**** Material supplied ****

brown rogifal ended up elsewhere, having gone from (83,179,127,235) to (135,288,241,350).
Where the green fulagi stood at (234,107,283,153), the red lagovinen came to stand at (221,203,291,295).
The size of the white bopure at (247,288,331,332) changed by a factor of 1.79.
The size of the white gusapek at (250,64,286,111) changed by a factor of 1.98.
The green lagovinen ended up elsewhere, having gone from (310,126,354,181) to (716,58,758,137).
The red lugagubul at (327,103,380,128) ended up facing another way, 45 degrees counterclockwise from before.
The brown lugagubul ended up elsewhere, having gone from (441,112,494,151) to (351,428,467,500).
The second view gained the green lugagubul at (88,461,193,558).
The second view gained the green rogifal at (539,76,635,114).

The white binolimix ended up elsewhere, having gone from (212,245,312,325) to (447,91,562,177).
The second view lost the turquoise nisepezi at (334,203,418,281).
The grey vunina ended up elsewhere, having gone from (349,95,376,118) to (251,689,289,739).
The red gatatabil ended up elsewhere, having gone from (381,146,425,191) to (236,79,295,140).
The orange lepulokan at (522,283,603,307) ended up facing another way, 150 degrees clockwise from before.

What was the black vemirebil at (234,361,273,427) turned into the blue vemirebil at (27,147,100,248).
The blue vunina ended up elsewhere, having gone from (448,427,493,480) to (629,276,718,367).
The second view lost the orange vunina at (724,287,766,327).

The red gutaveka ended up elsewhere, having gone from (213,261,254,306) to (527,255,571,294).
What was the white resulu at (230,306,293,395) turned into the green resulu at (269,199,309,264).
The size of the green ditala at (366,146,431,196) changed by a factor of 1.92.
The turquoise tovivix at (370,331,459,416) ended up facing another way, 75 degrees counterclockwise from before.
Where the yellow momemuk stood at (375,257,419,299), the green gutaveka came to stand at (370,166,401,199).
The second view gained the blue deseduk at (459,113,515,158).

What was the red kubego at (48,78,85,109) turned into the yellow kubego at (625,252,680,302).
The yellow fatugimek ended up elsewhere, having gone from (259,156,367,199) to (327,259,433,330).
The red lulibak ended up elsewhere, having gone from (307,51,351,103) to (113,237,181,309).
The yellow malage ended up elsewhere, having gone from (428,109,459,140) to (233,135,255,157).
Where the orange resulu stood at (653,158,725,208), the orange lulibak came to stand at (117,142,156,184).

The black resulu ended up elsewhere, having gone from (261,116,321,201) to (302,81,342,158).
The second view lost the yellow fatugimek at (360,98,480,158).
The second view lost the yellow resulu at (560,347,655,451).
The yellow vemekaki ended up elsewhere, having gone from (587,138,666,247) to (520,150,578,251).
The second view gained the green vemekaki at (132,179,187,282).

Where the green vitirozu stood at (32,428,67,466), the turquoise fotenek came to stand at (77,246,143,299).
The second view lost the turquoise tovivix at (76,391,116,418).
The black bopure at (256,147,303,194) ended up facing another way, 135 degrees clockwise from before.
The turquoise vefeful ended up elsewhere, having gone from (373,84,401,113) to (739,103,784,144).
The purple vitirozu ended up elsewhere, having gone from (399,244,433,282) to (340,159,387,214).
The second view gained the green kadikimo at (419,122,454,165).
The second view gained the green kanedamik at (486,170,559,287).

****

Reproduce the listing above word for word.

Exercise response>
brown rogifal ended up elsewhere, having gone from (83,179,127,235) to (135,288,241,350).
Where the green fulagi stood at (234,107,283,153), the red lagovinen came to stand at (221,203,291,295).
The size of the white bopure at (247,288,331,332) changed by a factor of 1.79.
The size of the white gusapek at (250,64,286,111) changed by a factor of 1.98.
The green lagovinen ended up elsewhere, having gone from (310,126,354,181) to (716,58,758,137).
The red lugagubul at (327,103,380,128) ended up facing another way, 45 degrees counterclockwise from before.
The brown lugagubul ended up elsewhere, having gone from (441,112,494,151) to (351,428,467,500).
The second view gained the green lugagubul at (88,461,193,558).
The second view gained the green rogifal at (539,76,635,114).

The white binolimix ended up elsewhere, having gone from (212,245,312,325) to (447,91,562,177).
The second view lost the turquoise nisepezi at (334,203,418,281).
The grey vunina ended up elsewhere, having gone from (349,95,376,118) to (251,689,289,739).
The red gatatabil ended up elsewhere, having gone from (381,146,425,191) to (236,79,295,140).
The orange lepulokan at (522,283,603,307) ended up facing another way, 150 degrees clockwise from before.

What was the black vemirebil at (234,361,273,427) turned into the blue vemirebil at (27,147,100,248).
The blue vunina ended up elsewhere, having gone from (448,427,493,480) to (629,276,718,367).
The second view lost the orange vunina at (724,287,766,327).

The red gutaveka ended up elsewhere, having gone from (213,261,254,306) to (527,255,571,294).
What was the white resulu at (230,306,293,395) turned into the green resulu at (269,199,309,264).
The size of the green ditala at (366,146,431,196) changed by a factor of 1.92.
The turquoise tovivix at (370,331,459,416) ended up facing another way, 75 degrees counterclockwise from before.
Where the yellow momemuk stood at (375,257,419,299), the green gutaveka came to stand at (370,166,401,199).
The second view gained the blue deseduk at (459,113,515,158).

What was the red kubego at (48,78,85,109) turned into the yellow kubego at (625,252,680,302).
The yellow fatugimek ended up elsewhere, having gone from (259,156,367,199) to (327,259,433,330).
The red lulibak ended up elsewhere, having gone from (307,51,351,103) to (113,237,181,309).
The yellow malage ended up elsewhere, having gone from (428,109,459,140) to (233,135,255,157).
Where the orange resulu stood at (653,158,725,208), the orange lulibak came to stand at (117,142,156,184).

The black resulu ended up elsewhere, having gone from (261,116,321,201) to (302,81,342,158).
The second view lost the yellow fatugimek at (360,98,480,158).
The second view lost the yellow resulu at (560,347,655,451).
The yellow vemekaki ended up elsewhere, having gone from (587,138,666,247) to (520,150,578,251).
The second view gained the green vemekaki at (132,179,187,282).

Where the green vitirozu stood at (32,428,67,466), the turquoise fotenek came to stand at (77,246,143,299).
The second view lost the turquoise tovivix at (76,391,116,418).
The black bopure at (256,147,303,194) ended up facing another way, 135 degrees clockwise from before.
The turquoise vefeful ended up elsewhere, having gone from (373,84,401,113) to (739,103,784,144).
The purple vitirozu ended up elsewhere, having gone from (399,244,433,282) to (340,159,387,214).
The second view gained the green kadikimo at (419,122,454,165).
The second view gained the green kanedamik at (486,170,559,287).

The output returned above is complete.